TASK STATEMENT →
Print the following lines unchanged, starting at the line containing "Return every road" and ending after the line containing "road 2 (unclassified): [(90,324),(231,327),(388,296)]".

LISTED RECORDS →
"""
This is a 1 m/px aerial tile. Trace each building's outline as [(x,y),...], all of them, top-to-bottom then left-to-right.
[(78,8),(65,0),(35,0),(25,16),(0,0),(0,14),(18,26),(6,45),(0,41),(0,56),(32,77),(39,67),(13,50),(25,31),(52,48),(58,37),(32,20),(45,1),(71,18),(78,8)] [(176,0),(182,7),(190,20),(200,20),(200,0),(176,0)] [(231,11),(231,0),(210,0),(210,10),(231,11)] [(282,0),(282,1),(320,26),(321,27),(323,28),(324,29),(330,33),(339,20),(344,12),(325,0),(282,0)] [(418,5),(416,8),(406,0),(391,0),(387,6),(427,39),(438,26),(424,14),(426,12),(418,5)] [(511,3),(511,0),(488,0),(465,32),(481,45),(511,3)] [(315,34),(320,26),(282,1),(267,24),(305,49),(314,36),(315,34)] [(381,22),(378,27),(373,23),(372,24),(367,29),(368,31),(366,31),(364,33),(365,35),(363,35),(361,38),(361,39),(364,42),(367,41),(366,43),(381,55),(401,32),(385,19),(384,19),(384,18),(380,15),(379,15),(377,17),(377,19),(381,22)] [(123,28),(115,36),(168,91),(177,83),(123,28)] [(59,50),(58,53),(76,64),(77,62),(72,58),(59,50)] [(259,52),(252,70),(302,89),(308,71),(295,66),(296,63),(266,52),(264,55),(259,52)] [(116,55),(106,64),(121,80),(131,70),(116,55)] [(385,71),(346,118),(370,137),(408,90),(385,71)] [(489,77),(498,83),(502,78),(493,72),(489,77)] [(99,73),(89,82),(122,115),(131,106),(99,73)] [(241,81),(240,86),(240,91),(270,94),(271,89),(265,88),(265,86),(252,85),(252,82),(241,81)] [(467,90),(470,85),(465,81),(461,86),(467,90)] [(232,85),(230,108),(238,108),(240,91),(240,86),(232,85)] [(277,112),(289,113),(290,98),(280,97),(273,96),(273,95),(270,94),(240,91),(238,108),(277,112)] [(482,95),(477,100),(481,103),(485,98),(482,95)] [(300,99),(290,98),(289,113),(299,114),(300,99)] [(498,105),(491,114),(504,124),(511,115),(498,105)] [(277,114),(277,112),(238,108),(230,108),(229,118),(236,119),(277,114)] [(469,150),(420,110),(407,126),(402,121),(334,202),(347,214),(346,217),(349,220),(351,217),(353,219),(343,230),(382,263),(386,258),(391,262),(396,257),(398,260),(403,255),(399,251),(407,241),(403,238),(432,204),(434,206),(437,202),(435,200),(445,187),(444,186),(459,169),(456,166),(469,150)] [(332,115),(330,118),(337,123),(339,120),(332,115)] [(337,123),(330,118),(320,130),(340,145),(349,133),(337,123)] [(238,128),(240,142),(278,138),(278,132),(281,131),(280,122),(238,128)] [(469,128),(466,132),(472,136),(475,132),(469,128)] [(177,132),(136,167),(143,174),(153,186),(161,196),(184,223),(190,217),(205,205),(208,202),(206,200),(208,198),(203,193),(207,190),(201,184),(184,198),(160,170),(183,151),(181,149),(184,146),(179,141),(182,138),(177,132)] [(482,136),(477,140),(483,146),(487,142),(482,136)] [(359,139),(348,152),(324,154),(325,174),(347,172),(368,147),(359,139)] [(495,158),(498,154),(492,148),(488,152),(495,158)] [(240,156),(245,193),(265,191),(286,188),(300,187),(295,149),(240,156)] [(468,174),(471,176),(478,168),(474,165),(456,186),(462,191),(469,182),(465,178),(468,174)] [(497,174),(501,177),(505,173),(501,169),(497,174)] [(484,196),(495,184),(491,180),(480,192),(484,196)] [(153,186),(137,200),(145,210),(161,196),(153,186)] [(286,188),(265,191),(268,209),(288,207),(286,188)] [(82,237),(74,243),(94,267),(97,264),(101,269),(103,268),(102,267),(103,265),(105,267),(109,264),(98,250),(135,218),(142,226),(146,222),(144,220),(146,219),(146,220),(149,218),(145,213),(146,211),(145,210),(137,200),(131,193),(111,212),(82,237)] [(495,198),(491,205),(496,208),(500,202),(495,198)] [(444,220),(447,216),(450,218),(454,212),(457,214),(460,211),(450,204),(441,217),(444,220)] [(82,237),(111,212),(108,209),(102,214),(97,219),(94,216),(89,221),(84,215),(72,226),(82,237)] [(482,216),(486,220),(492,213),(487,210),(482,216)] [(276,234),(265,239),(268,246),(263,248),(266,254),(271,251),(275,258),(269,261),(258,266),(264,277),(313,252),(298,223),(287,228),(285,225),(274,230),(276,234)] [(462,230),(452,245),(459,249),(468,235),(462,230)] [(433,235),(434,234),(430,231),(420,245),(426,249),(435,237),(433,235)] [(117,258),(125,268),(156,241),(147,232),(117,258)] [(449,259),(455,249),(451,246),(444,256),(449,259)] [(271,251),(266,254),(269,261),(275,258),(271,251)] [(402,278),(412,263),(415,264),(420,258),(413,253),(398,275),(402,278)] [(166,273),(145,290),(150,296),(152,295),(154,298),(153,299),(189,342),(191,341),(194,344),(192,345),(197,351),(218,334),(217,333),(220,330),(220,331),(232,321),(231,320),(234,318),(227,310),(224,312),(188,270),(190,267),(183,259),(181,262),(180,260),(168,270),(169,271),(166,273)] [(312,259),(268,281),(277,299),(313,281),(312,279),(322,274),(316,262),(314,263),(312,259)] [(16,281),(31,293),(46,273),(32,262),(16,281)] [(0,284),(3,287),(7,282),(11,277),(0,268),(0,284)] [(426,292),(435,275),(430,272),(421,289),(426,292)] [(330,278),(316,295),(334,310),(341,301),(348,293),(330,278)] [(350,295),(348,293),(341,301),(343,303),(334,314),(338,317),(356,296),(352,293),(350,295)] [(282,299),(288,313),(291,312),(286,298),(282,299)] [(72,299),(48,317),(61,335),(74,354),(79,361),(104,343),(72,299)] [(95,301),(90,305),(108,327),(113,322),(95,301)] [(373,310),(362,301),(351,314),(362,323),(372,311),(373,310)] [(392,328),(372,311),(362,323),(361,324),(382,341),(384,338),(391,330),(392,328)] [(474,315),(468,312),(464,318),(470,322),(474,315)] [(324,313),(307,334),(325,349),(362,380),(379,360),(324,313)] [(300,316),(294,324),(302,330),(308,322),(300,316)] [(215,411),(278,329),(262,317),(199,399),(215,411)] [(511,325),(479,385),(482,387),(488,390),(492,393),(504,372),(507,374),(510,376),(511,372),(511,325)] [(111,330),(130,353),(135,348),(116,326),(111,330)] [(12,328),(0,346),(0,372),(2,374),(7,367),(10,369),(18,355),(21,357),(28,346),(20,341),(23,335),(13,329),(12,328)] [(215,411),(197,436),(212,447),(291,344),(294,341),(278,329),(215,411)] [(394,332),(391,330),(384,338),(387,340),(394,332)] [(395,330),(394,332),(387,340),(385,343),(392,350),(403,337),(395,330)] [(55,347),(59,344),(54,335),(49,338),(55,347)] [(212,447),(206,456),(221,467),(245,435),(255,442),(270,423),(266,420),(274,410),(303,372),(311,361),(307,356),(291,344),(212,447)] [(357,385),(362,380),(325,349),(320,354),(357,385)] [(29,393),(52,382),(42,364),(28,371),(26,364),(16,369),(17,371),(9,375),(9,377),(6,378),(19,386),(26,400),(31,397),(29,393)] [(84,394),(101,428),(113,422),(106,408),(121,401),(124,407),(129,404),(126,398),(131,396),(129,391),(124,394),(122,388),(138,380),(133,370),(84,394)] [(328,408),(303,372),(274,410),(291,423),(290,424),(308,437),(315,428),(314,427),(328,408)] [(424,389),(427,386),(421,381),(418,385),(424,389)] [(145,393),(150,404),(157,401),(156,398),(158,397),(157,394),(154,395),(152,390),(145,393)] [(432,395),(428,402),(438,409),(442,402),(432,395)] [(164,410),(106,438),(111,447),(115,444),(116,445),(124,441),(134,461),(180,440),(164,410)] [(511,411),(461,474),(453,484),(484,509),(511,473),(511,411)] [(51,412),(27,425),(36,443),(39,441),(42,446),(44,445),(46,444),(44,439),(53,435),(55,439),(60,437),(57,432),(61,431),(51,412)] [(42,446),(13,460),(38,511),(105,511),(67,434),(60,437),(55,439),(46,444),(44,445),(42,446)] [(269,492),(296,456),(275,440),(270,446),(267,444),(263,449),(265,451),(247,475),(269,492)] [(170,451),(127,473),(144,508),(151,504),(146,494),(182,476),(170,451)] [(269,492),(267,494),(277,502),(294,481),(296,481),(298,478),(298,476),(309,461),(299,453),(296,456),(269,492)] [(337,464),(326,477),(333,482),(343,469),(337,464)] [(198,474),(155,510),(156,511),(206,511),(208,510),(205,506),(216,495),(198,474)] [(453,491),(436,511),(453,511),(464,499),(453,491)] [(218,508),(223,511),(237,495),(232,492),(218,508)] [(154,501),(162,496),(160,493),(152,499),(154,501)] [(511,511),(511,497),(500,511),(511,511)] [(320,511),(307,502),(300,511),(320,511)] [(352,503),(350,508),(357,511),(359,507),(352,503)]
"""
"""
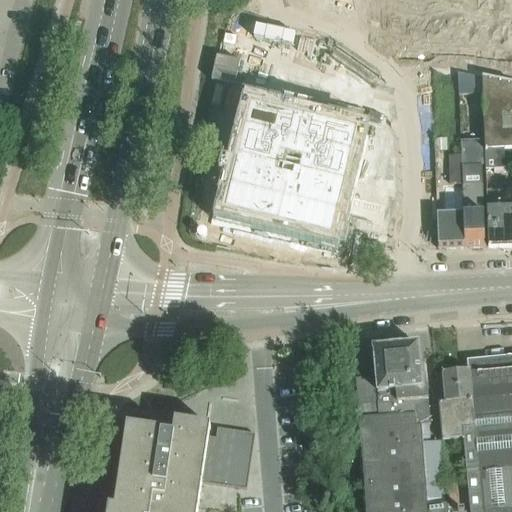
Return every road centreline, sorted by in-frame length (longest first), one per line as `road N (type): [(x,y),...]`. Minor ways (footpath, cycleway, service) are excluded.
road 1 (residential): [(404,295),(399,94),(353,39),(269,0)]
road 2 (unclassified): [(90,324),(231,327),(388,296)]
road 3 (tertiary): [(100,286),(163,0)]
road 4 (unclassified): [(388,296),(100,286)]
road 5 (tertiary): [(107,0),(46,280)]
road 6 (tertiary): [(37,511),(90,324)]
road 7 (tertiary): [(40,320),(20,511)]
"""
THE REPLY →
Return every road centreline, sorted by in-frame length (longest first), one per line as `road N (type): [(x,y),...]`. Minor ways (footpath, cycleway, service) are excluded.
road 1 (residential): [(404,295),(399,94),(353,39),(269,0)]
road 2 (unclassified): [(90,324),(231,327),(388,296)]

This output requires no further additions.